### Try it
With pictures left out, set down every record word for word.

### Records from a data source
────────────────
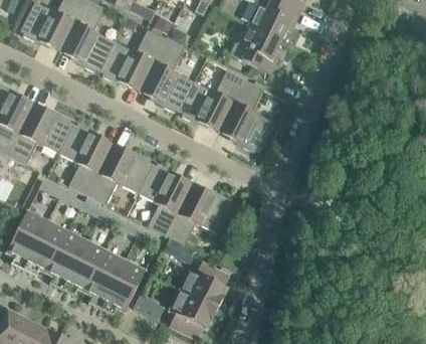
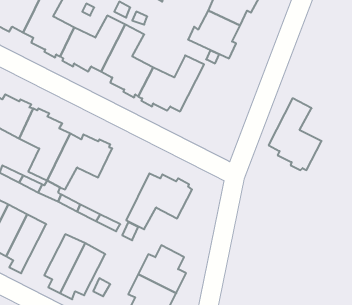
building: [221,78,274,151] -> [269,98,322,170]
building: [139,163,190,235] -> none
building: [61,239,105,295] -> none

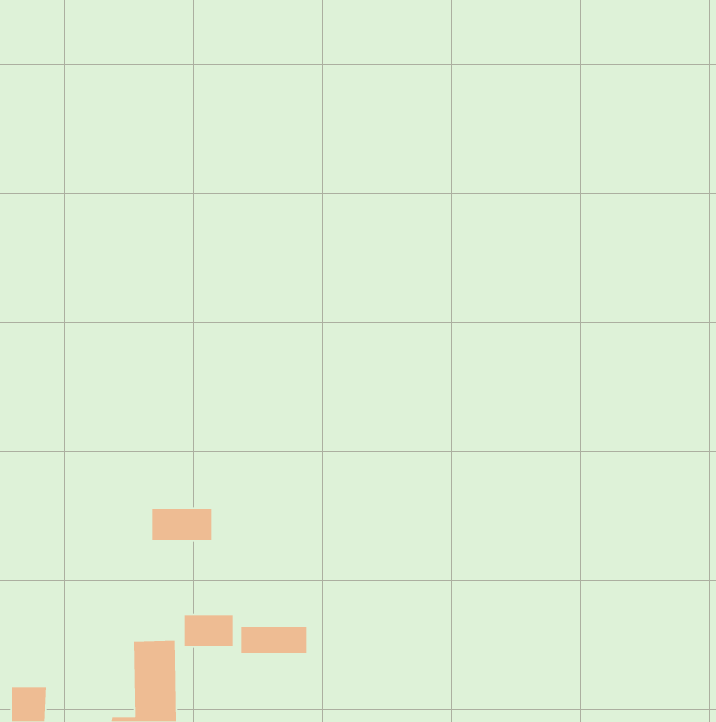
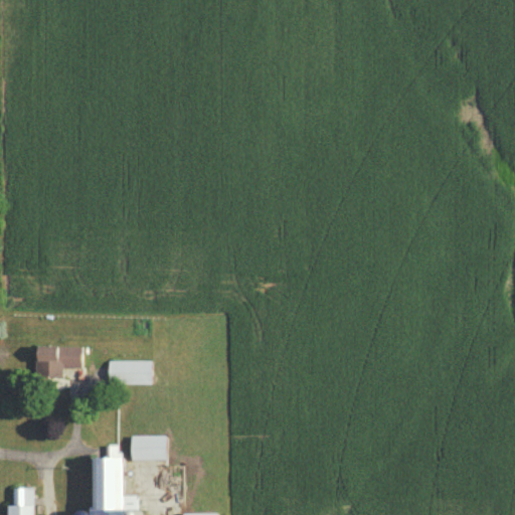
building: none -> [35,346,80,378]
building: [240,626,307,654] -> none

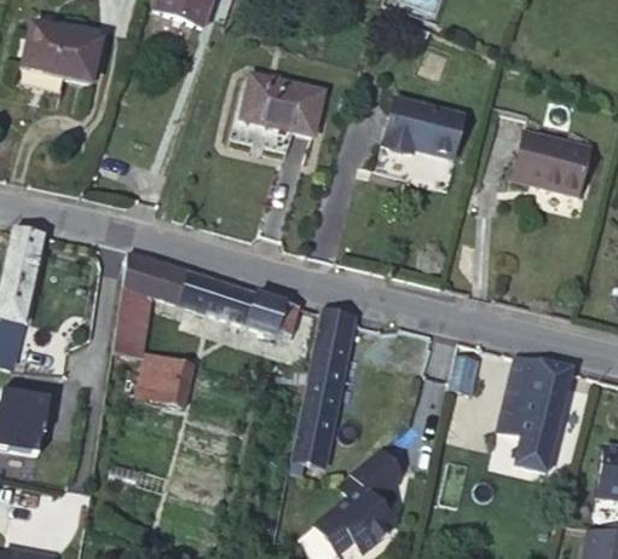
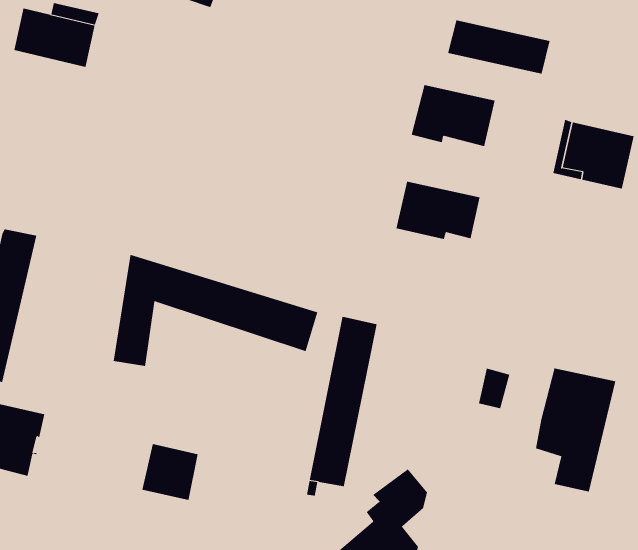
building: none -> [448,20,550,75]
building: [243,74,324,133] -> none
building: none -> [396,181,480,240]
building: [143,357,195,409] -> [142,443,198,500]

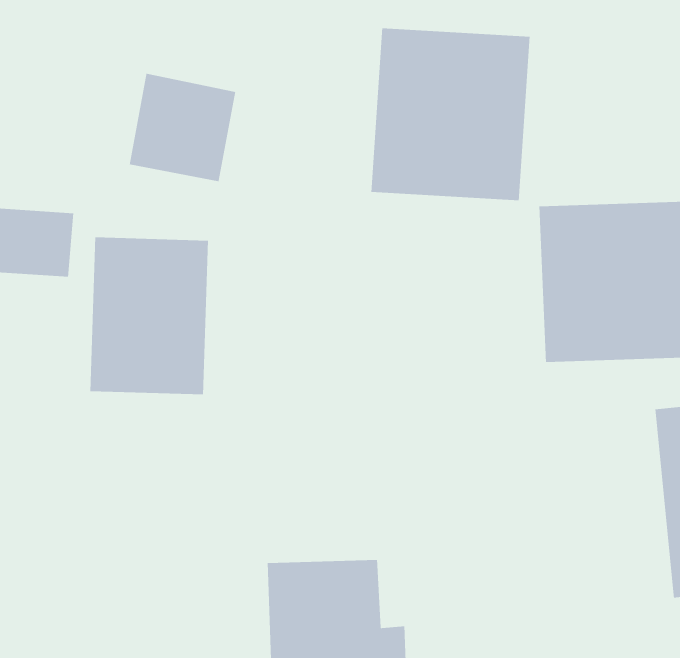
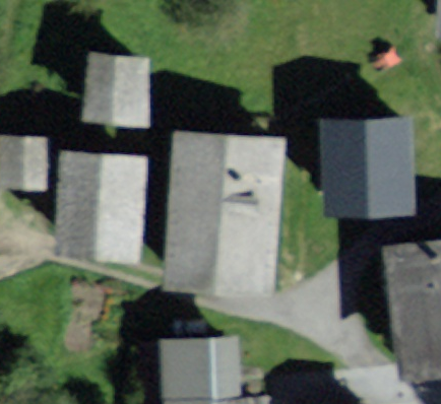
building: [371,28,530,201] -> none
building: none -> [169,132,267,276]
────────────────
### Task solution
building: [221,78,274,151] -> [269,98,322,170]
building: [139,163,190,235] -> none
building: [61,239,105,295] -> none

building: none -> [35,346,80,378]
building: [240,626,307,654] -> none

building: none -> [448,20,550,75]
building: [243,74,324,133] -> none
building: none -> [396,181,480,240]
building: [143,357,195,409] -> [142,443,198,500]

building: [371,28,530,201] -> none
building: none -> [169,132,267,276]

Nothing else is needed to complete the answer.